What you should do
Repeat only the stretch of lines below that runs from the line with "LINE pin DO: D6 -> D7" through the line with "DIGITS3 pin CLK: D10 -> D8", unaltered.

Supplied data
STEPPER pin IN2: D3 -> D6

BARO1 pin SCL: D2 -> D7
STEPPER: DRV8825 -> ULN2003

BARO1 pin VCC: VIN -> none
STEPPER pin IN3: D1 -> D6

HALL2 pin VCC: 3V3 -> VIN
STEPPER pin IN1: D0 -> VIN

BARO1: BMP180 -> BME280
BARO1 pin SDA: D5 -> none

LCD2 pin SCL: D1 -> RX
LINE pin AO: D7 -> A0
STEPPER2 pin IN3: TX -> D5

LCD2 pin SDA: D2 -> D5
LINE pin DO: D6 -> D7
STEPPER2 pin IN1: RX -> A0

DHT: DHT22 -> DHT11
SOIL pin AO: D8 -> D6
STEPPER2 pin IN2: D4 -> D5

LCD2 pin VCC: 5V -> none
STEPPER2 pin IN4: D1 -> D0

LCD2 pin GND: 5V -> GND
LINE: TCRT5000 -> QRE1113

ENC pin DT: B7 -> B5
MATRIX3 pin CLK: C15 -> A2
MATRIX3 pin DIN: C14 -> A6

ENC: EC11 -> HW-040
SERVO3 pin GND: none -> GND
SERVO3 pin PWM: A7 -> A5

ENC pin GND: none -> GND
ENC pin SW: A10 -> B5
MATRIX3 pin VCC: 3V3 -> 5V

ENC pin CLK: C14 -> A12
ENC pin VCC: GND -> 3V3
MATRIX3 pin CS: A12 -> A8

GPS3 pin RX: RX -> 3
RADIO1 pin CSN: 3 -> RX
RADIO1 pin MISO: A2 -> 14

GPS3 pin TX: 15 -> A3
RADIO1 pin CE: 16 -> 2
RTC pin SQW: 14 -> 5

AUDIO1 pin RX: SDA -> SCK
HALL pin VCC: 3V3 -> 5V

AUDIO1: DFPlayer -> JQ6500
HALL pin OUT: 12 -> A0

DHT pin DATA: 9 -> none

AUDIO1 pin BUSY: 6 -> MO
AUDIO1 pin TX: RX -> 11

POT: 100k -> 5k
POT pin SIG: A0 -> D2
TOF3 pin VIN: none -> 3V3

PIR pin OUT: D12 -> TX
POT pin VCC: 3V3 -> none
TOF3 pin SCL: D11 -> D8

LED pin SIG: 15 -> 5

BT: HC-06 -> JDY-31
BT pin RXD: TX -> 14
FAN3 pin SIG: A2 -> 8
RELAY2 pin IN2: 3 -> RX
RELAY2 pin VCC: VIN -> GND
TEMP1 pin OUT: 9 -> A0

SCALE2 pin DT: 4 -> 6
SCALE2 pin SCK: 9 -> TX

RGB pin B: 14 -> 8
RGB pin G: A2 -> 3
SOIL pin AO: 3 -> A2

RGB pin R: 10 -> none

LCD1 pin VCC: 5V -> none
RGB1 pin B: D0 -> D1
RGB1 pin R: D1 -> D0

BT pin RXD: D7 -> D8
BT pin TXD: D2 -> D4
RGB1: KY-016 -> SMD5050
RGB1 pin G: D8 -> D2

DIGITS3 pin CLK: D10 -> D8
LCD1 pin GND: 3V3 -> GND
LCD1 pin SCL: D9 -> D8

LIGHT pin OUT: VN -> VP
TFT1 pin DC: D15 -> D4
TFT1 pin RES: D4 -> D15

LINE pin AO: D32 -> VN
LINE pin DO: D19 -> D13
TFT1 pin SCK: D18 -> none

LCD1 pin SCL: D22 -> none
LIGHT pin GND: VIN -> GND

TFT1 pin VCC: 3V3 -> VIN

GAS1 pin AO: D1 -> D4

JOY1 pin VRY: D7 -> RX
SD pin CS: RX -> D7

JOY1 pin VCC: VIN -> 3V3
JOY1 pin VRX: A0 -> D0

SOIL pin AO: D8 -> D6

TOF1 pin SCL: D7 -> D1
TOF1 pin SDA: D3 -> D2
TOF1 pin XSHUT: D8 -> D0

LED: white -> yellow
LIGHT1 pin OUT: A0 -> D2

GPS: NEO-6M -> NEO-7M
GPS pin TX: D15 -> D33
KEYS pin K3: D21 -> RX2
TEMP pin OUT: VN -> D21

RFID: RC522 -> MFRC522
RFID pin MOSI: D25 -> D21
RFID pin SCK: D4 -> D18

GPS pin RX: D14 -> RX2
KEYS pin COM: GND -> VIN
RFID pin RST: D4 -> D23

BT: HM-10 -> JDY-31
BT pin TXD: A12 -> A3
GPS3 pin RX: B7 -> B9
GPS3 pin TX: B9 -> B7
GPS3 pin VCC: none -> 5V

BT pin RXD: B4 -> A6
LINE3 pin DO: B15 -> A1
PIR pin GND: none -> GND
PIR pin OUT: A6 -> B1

Exercise output
LINE pin DO: D6 -> D7
STEPPER2 pin IN1: RX -> A0

DHT: DHT22 -> DHT11
SOIL pin AO: D8 -> D6
STEPPER2 pin IN2: D4 -> D5

LCD2 pin VCC: 5V -> none
STEPPER2 pin IN4: D1 -> D0

LCD2 pin GND: 5V -> GND
LINE: TCRT5000 -> QRE1113

ENC pin DT: B7 -> B5
MATRIX3 pin CLK: C15 -> A2
MATRIX3 pin DIN: C14 -> A6

ENC: EC11 -> HW-040
SERVO3 pin GND: none -> GND
SERVO3 pin PWM: A7 -> A5

ENC pin GND: none -> GND
ENC pin SW: A10 -> B5
MATRIX3 pin VCC: 3V3 -> 5V

ENC pin CLK: C14 -> A12
ENC pin VCC: GND -> 3V3
MATRIX3 pin CS: A12 -> A8

GPS3 pin RX: RX -> 3
RADIO1 pin CSN: 3 -> RX
RADIO1 pin MISO: A2 -> 14

GPS3 pin TX: 15 -> A3
RADIO1 pin CE: 16 -> 2
RTC pin SQW: 14 -> 5

AUDIO1 pin RX: SDA -> SCK
HALL pin VCC: 3V3 -> 5V

AUDIO1: DFPlayer -> JQ6500
HALL pin OUT: 12 -> A0

DHT pin DATA: 9 -> none

AUDIO1 pin BUSY: 6 -> MO
AUDIO1 pin TX: RX -> 11

POT: 100k -> 5k
POT pin SIG: A0 -> D2
TOF3 pin VIN: none -> 3V3

PIR pin OUT: D12 -> TX
POT pin VCC: 3V3 -> none
TOF3 pin SCL: D11 -> D8

LED pin SIG: 15 -> 5

BT: HC-06 -> JDY-31
BT pin RXD: TX -> 14
FAN3 pin SIG: A2 -> 8
RELAY2 pin IN2: 3 -> RX
RELAY2 pin VCC: VIN -> GND
TEMP1 pin OUT: 9 -> A0

SCALE2 pin DT: 4 -> 6
SCALE2 pin SCK: 9 -> TX

RGB pin B: 14 -> 8
RGB pin G: A2 -> 3
SOIL pin AO: 3 -> A2

RGB pin R: 10 -> none

LCD1 pin VCC: 5V -> none
RGB1 pin B: D0 -> D1
RGB1 pin R: D1 -> D0

BT pin RXD: D7 -> D8
BT pin TXD: D2 -> D4
RGB1: KY-016 -> SMD5050
RGB1 pin G: D8 -> D2

DIGITS3 pin CLK: D10 -> D8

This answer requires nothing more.